PROVIDED RECORDS: Begin
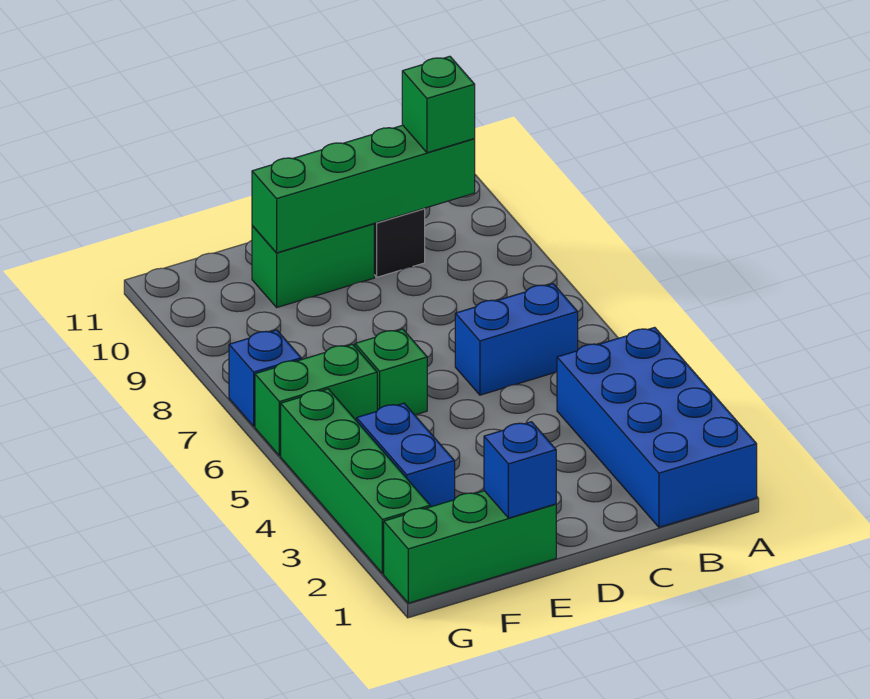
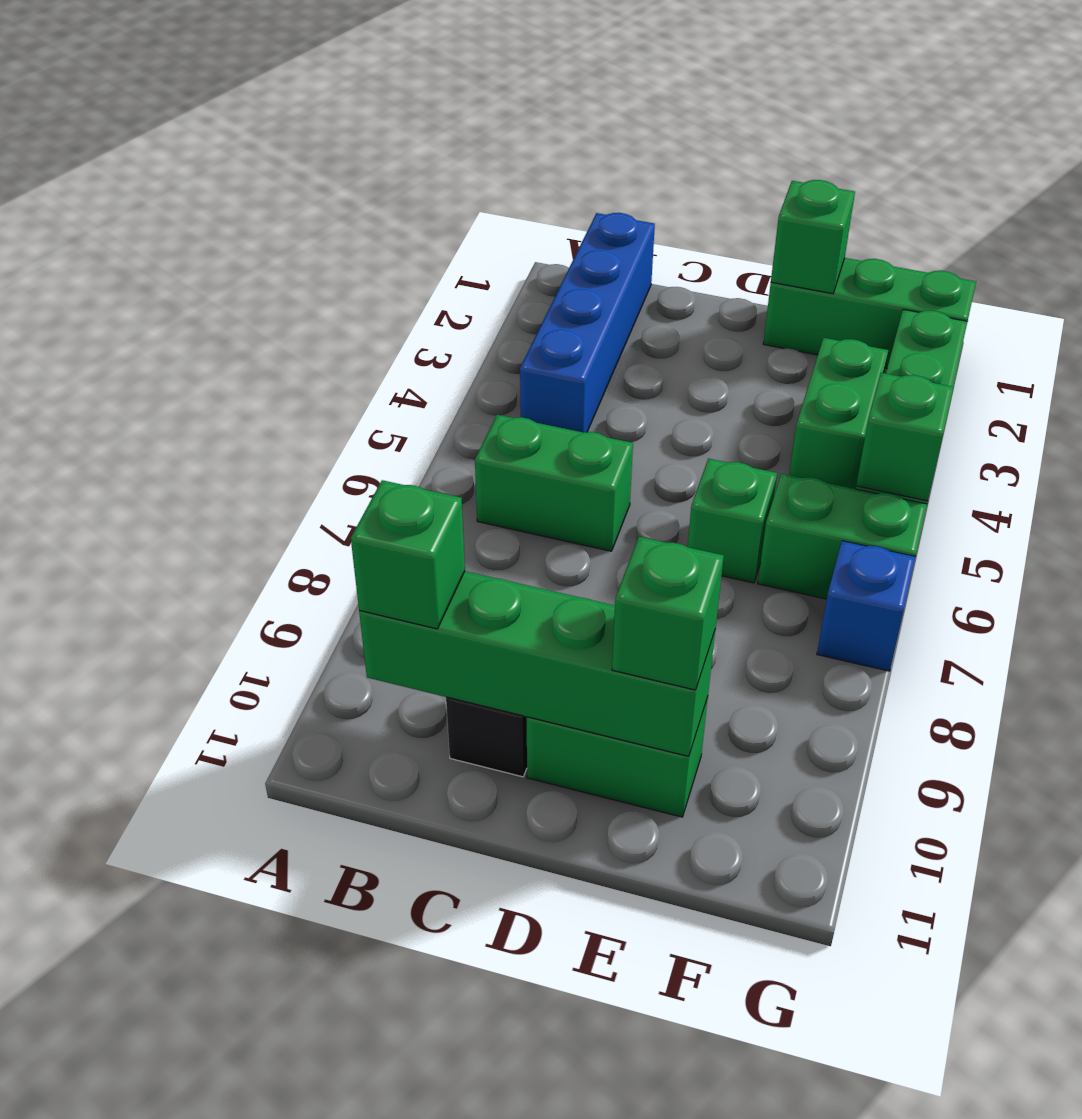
blue brick A1:B4 level 1 -> blue brick B1:B4 level 1
blue brick B6:C6 level 1 -> green brick B6:C6 level 1
blue brick E1 level 2 -> green brick E1 level 2
none -> green brick E10 level 3
blue brick F3:F4 level 1 -> green brick F3:F4 level 1
none -> green brick G5 level 2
PROVIDED RECORDS: End
WHAT YOU NEED TO DO
Please write out every line of the listing above exactly, and leave the images behind.

SOLUTION BELOW
blue brick A1:B4 level 1 -> blue brick B1:B4 level 1
blue brick B6:C6 level 1 -> green brick B6:C6 level 1
blue brick E1 level 2 -> green brick E1 level 2
none -> green brick E10 level 3
blue brick F3:F4 level 1 -> green brick F3:F4 level 1
none -> green brick G5 level 2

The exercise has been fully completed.